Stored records
⁂

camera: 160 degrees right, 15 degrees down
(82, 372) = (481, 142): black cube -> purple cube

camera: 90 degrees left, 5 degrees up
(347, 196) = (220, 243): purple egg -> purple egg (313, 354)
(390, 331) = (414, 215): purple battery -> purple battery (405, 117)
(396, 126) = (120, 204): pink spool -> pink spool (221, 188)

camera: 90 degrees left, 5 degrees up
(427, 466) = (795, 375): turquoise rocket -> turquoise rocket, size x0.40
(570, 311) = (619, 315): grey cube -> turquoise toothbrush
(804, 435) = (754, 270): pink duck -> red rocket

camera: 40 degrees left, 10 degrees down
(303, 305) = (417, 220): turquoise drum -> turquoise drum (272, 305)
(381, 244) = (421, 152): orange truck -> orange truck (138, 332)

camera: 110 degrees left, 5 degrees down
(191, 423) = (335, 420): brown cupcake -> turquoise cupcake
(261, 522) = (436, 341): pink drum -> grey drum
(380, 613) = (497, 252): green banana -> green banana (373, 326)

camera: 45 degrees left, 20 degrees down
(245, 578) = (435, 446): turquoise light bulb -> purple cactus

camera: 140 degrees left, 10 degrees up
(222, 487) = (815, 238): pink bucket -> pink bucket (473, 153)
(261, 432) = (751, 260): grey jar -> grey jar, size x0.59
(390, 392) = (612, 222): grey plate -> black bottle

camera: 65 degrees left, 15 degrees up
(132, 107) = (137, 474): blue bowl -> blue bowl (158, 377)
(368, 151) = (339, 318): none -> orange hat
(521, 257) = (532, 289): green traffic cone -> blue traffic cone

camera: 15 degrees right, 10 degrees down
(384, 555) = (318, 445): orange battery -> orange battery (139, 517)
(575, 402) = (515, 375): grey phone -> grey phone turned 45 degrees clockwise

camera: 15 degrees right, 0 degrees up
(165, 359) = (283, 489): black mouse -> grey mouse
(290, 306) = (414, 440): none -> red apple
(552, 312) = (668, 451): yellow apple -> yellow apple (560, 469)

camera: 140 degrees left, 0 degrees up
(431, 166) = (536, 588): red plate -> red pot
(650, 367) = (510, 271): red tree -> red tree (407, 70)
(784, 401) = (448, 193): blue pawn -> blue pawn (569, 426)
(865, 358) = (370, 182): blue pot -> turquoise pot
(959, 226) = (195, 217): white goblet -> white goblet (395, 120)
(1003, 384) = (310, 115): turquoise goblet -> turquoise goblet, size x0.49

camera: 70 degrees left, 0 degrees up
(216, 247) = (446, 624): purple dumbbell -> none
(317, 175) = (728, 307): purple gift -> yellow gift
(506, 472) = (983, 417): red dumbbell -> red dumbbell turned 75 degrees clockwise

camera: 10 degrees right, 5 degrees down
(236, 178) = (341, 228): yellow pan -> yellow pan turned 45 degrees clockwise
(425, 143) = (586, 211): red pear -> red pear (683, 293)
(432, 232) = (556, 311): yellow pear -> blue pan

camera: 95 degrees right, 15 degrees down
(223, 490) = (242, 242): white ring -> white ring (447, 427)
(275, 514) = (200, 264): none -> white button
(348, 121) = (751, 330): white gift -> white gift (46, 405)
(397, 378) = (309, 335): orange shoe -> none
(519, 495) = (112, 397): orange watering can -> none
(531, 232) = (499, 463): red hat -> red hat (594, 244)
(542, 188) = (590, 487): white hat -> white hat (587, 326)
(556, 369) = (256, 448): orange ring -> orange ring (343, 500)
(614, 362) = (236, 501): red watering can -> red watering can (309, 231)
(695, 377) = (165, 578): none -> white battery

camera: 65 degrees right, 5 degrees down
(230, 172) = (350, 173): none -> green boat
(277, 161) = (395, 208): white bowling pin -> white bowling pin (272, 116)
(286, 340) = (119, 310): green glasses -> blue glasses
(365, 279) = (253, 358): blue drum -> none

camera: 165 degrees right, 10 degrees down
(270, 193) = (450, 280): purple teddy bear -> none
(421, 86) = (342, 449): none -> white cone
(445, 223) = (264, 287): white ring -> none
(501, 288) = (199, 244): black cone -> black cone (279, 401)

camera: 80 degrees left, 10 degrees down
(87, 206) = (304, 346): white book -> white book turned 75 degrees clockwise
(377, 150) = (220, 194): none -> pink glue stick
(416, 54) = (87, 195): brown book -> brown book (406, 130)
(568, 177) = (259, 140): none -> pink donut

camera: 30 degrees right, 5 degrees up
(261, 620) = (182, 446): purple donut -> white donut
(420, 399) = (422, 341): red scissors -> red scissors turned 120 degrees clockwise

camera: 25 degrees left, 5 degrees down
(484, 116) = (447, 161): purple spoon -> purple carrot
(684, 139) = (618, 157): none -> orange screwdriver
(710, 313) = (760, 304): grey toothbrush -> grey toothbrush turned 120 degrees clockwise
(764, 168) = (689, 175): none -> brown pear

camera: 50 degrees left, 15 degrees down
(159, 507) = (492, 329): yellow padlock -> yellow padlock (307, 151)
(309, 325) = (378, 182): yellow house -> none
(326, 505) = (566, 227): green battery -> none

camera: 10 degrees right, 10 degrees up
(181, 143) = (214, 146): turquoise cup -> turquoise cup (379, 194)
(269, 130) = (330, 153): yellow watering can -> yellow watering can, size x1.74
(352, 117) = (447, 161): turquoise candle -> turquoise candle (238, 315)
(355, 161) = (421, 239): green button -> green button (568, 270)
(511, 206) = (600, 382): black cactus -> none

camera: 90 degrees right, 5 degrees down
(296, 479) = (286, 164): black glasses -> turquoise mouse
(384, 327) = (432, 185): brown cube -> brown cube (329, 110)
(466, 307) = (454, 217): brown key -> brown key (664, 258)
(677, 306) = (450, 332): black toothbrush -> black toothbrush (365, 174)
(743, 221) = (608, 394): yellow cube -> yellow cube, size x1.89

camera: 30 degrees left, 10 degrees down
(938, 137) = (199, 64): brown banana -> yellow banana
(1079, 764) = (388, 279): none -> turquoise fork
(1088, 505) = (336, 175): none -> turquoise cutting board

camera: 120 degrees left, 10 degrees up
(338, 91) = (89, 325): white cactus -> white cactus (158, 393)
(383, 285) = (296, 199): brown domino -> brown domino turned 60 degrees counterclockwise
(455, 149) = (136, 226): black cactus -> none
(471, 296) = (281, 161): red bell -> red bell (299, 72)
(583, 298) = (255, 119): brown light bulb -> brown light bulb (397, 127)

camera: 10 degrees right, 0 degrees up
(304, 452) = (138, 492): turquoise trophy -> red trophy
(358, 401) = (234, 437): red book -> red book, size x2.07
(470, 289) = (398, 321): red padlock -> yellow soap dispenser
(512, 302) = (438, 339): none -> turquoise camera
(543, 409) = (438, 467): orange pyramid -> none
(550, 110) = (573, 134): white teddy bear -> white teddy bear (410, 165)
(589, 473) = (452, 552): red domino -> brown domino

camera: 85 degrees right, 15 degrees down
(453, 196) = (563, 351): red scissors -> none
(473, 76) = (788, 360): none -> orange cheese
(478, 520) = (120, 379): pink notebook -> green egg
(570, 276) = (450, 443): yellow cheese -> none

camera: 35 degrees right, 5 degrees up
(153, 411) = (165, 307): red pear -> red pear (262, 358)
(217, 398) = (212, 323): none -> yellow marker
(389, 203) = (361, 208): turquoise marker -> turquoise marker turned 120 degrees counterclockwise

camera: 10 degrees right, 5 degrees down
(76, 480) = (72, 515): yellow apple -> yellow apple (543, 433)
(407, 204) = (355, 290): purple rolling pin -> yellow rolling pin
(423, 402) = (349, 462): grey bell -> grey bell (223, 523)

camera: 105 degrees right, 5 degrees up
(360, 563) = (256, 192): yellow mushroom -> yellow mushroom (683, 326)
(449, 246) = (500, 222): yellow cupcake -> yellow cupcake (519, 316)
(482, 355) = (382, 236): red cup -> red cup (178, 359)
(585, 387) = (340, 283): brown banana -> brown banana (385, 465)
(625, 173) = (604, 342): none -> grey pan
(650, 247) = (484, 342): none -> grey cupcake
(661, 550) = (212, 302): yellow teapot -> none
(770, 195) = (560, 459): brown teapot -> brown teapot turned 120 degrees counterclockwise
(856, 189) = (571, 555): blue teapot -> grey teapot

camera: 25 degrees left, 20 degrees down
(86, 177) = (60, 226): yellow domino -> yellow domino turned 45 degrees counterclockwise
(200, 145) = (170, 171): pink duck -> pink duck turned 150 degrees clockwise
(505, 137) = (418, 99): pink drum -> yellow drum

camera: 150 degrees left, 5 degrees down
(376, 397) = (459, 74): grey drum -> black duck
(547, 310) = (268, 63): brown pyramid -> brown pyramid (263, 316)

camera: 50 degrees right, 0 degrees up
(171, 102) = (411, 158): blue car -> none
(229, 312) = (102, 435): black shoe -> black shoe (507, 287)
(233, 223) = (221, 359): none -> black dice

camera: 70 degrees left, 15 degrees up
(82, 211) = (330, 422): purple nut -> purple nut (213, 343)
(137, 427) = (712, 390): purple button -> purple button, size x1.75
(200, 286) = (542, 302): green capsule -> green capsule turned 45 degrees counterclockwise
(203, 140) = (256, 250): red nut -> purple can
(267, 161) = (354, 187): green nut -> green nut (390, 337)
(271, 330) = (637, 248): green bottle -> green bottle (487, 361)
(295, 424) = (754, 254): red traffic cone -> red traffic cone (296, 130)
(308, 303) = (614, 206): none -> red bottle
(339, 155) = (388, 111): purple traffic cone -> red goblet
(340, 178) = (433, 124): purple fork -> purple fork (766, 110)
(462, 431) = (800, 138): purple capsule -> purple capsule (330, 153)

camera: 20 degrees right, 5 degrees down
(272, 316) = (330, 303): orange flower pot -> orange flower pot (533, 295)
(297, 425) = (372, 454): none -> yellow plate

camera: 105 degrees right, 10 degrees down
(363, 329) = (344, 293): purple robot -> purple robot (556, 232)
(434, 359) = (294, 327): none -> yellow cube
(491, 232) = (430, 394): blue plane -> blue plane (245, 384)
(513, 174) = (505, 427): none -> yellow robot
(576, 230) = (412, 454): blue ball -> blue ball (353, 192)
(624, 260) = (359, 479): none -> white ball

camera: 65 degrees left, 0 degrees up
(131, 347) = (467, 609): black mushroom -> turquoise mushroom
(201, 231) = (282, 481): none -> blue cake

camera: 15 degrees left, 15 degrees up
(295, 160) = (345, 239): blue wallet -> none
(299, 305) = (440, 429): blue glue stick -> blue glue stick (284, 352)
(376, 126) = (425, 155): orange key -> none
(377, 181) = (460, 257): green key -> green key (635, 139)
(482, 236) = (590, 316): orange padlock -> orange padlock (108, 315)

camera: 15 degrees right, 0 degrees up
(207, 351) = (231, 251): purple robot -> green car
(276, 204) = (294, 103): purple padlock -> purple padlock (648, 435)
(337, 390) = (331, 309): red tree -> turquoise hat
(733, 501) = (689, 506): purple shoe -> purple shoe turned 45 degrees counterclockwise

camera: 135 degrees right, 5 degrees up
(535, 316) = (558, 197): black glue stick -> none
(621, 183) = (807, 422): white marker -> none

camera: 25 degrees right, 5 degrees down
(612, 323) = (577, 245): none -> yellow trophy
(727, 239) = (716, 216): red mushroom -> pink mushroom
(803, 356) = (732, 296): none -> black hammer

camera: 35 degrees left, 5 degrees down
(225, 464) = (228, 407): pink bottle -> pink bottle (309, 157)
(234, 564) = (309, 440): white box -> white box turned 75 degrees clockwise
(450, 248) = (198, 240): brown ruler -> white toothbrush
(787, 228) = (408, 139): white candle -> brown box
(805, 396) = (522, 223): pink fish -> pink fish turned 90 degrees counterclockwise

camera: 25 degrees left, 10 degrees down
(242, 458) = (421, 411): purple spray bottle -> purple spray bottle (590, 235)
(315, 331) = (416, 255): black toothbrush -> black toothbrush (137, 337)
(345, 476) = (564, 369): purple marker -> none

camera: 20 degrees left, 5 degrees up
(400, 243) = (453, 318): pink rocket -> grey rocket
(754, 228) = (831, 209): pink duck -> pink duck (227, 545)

⁂

## Task details
Here the output must be the lines above from the line with "(261, 432) = (751, 260): grey" to the line with "(216, 247) = (446, 624): purple", both included, duplicated word for word and nothing else.

## Output
(261, 432) = (751, 260): grey jar -> grey jar, size x0.59
(390, 392) = (612, 222): grey plate -> black bottle

camera: 65 degrees left, 15 degrees up
(132, 107) = (137, 474): blue bowl -> blue bowl (158, 377)
(368, 151) = (339, 318): none -> orange hat
(521, 257) = (532, 289): green traffic cone -> blue traffic cone

camera: 15 degrees right, 10 degrees down
(384, 555) = (318, 445): orange battery -> orange battery (139, 517)
(575, 402) = (515, 375): grey phone -> grey phone turned 45 degrees clockwise

camera: 15 degrees right, 0 degrees up
(165, 359) = (283, 489): black mouse -> grey mouse
(290, 306) = (414, 440): none -> red apple
(552, 312) = (668, 451): yellow apple -> yellow apple (560, 469)

camera: 140 degrees left, 0 degrees up
(431, 166) = (536, 588): red plate -> red pot
(650, 367) = (510, 271): red tree -> red tree (407, 70)
(784, 401) = (448, 193): blue pawn -> blue pawn (569, 426)
(865, 358) = (370, 182): blue pot -> turquoise pot
(959, 226) = (195, 217): white goblet -> white goblet (395, 120)
(1003, 384) = (310, 115): turquoise goblet -> turquoise goblet, size x0.49

camera: 70 degrees left, 0 degrees up
(216, 247) = (446, 624): purple dumbbell -> none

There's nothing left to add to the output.